TASK DIRECTIONS
Nothing outside the range is wanted. Repeat exactly the lines below from the one with "cyan hexagon: moved 100 px right, 42 px up" through the one with "pink circle: moved 1 px left, 2 px down".

DATA
=== Section Start ===
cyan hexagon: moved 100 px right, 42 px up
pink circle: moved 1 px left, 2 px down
=== Section End ===
=== Section Start ===
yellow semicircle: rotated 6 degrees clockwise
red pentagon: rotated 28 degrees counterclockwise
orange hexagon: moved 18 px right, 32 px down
=== Section End ===
COMPLETED EXERCISE
cyan hexagon: moved 100 px right, 42 px up
pink circle: moved 1 px left, 2 px down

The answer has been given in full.